From the entries, filter out every line that lacks "none" and copy the rest.

Records excerpted from a collection:
+===+
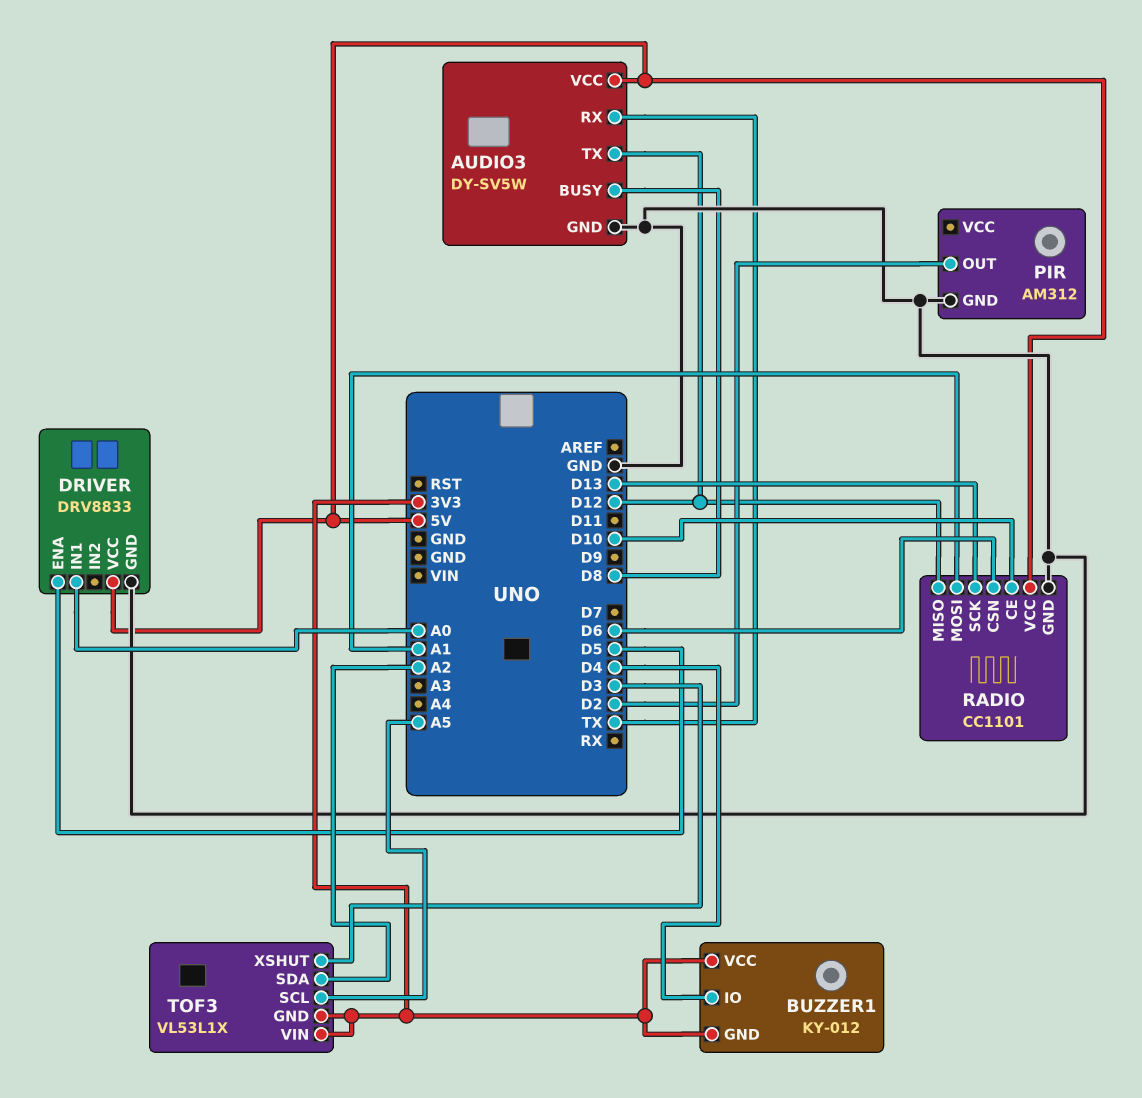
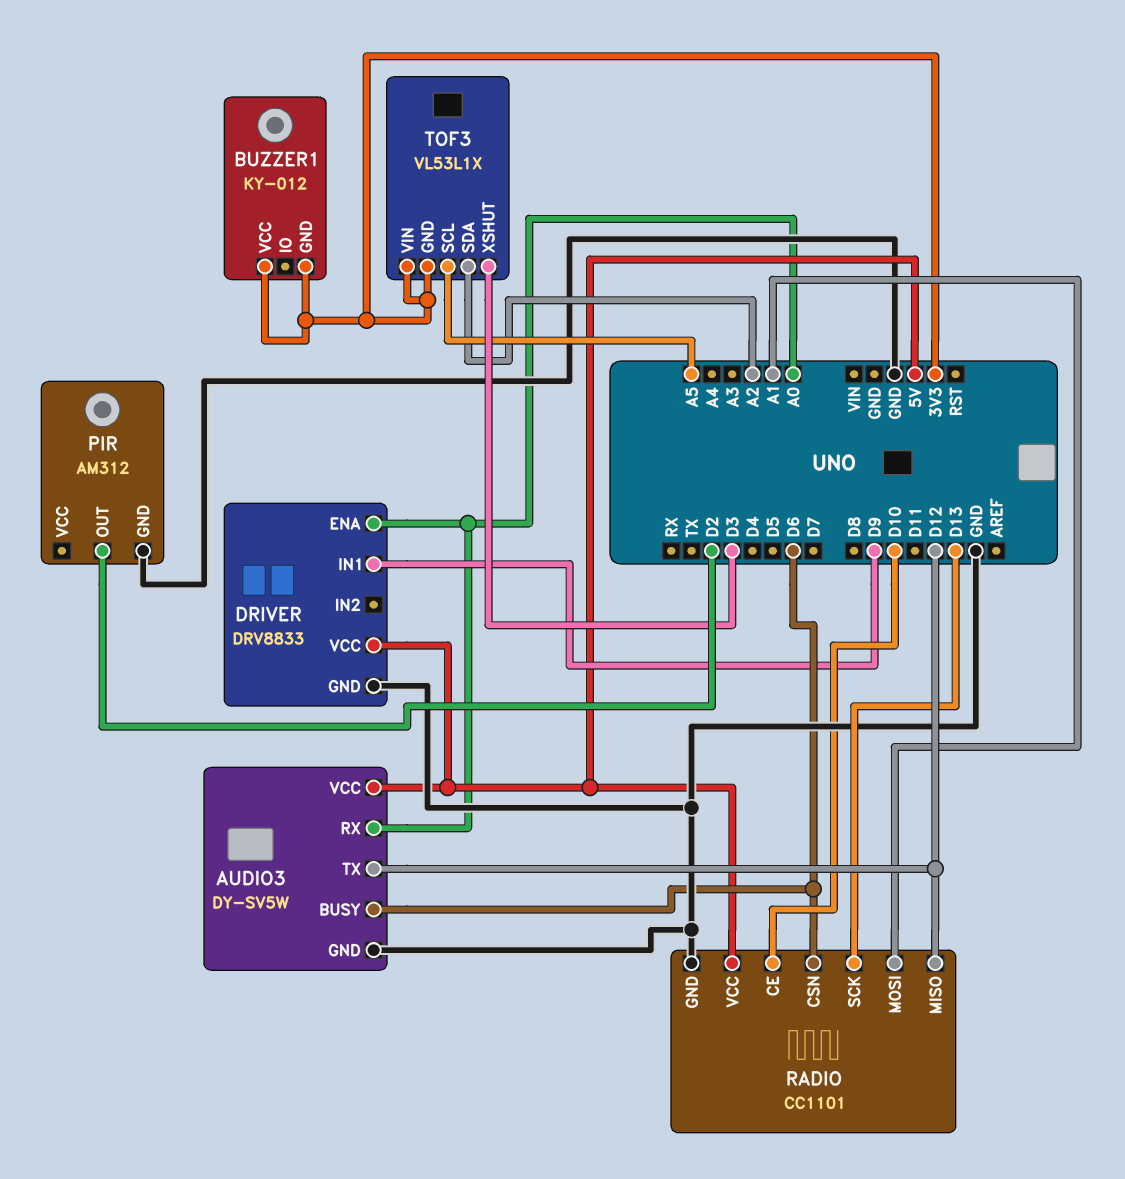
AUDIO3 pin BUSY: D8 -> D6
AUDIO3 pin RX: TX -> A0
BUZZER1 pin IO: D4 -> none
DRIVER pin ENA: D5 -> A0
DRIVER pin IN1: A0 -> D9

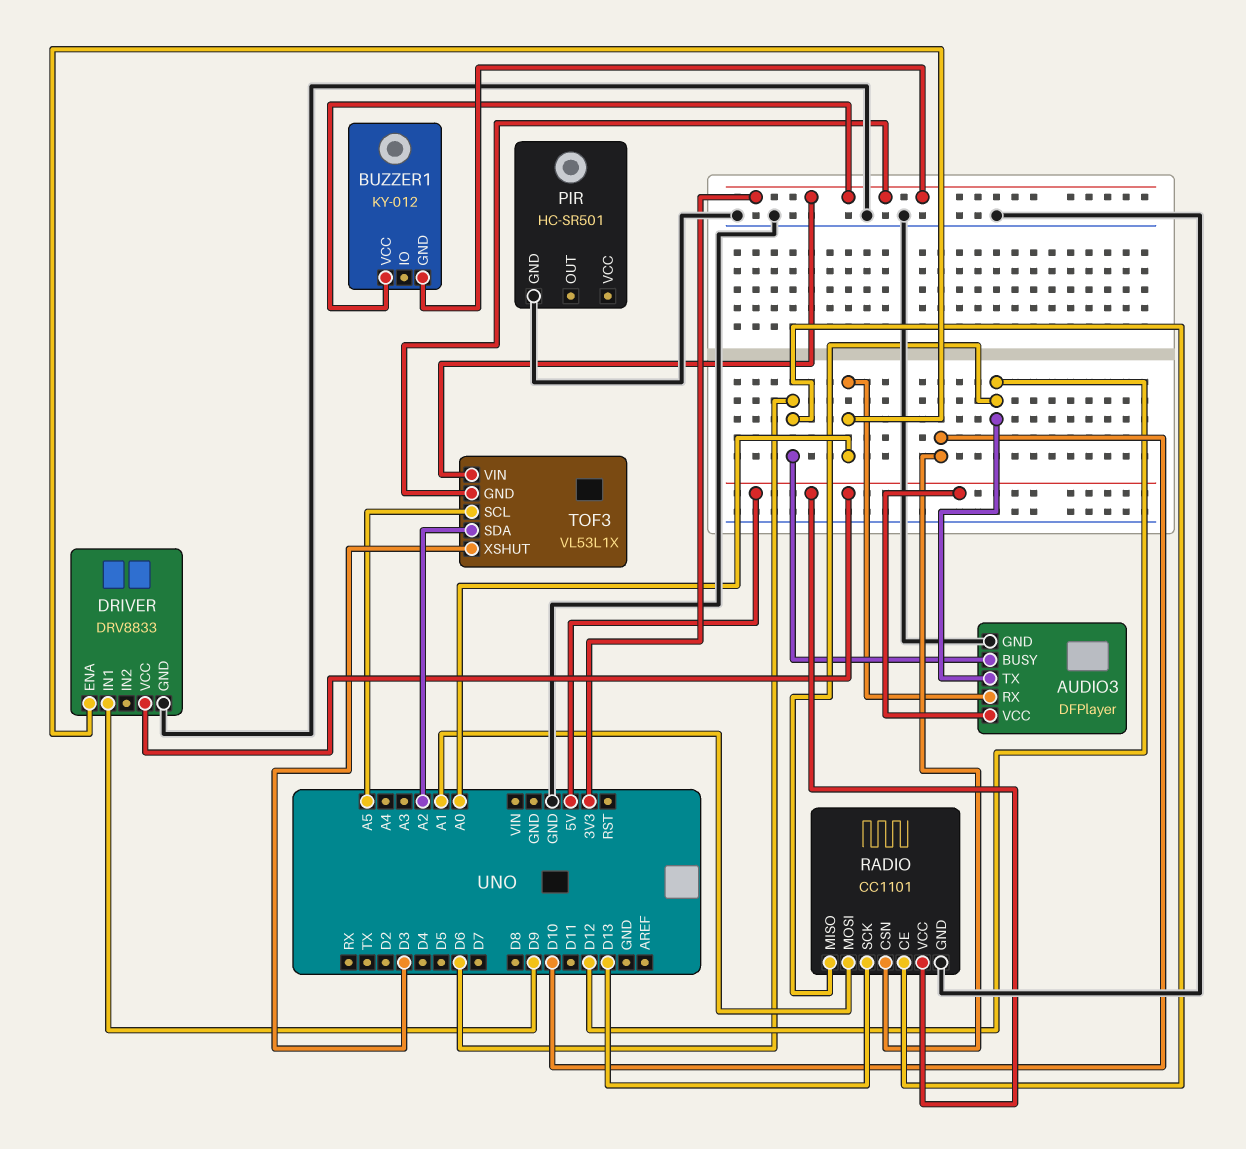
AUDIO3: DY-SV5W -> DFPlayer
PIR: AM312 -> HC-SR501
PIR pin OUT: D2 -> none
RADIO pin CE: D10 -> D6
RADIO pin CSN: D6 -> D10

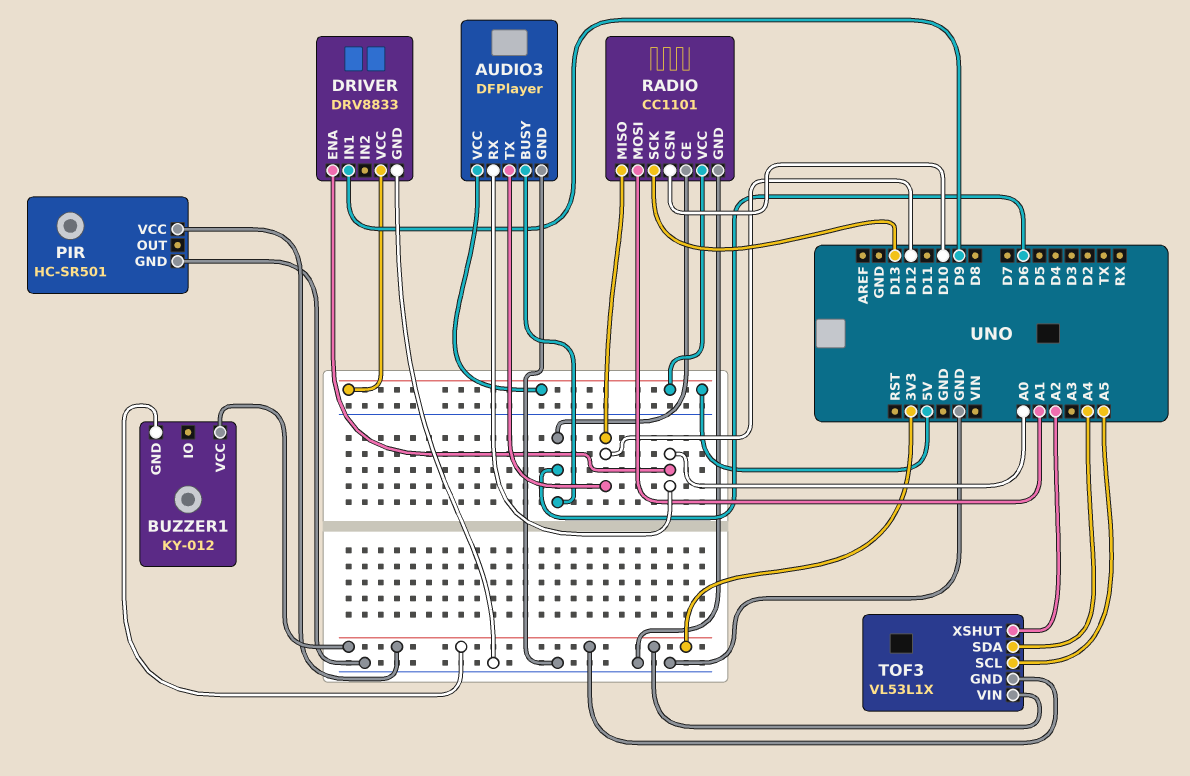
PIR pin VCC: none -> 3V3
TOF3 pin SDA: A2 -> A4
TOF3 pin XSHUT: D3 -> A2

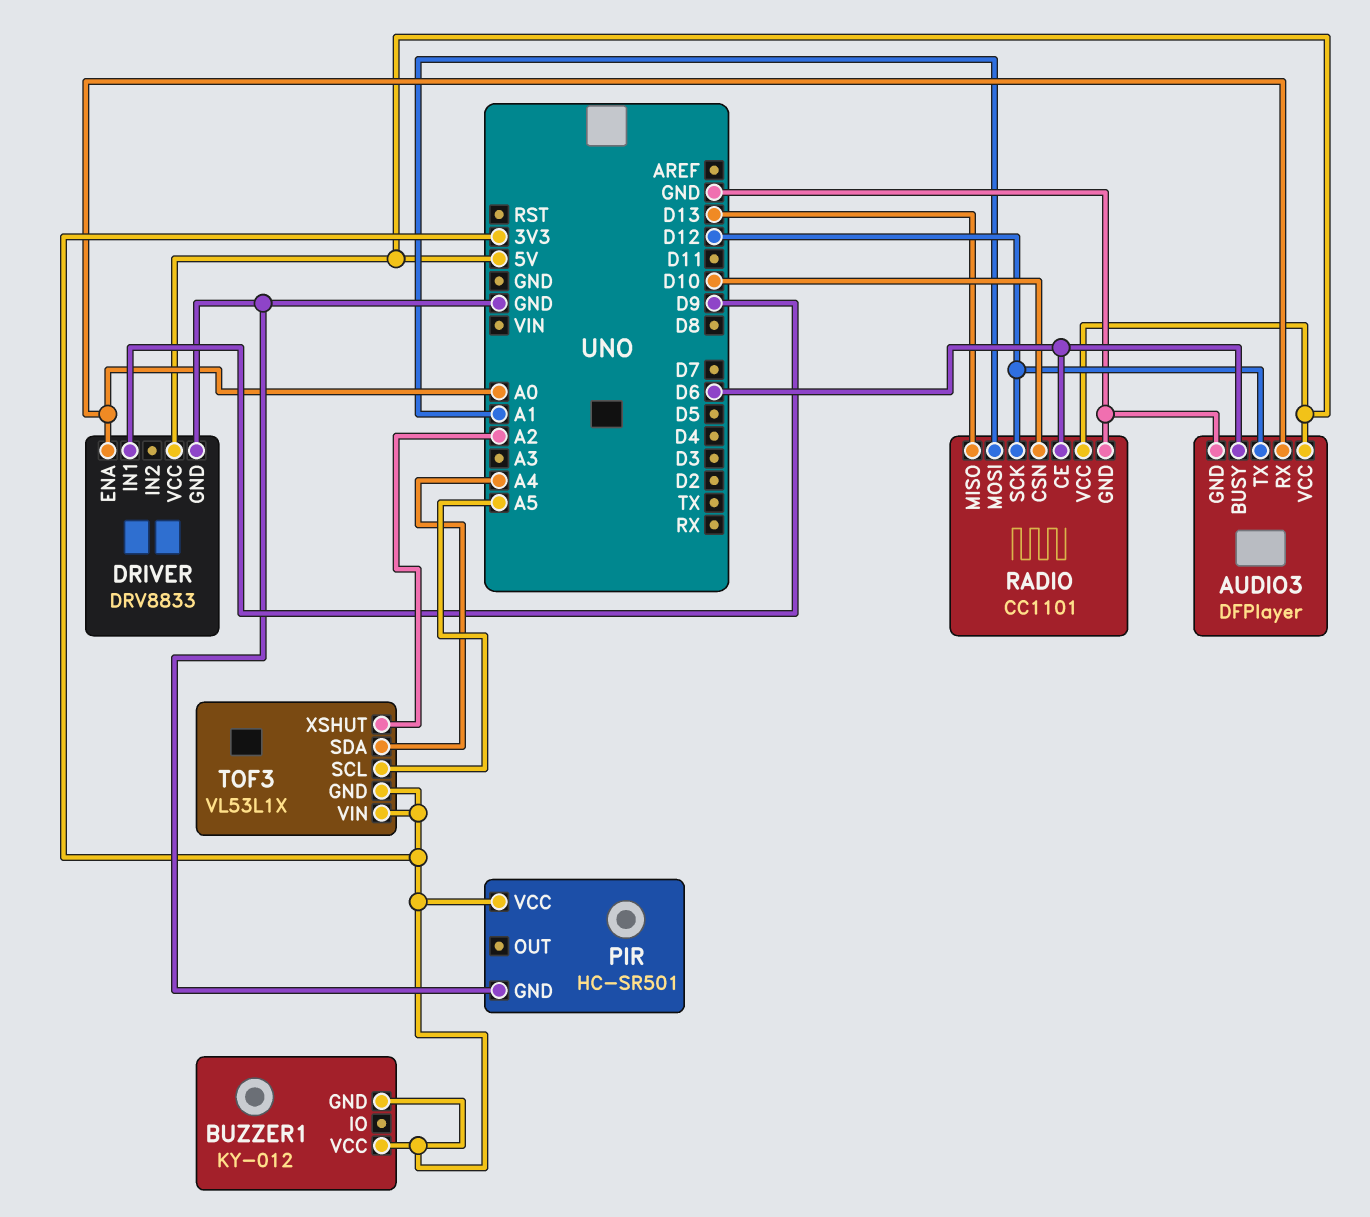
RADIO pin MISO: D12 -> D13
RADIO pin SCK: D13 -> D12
+===+
## SOLUTION FOR THIS TASK
BUZZER1 pin IO: D4 -> none
PIR pin OUT: D2 -> none
PIR pin VCC: none -> 3V3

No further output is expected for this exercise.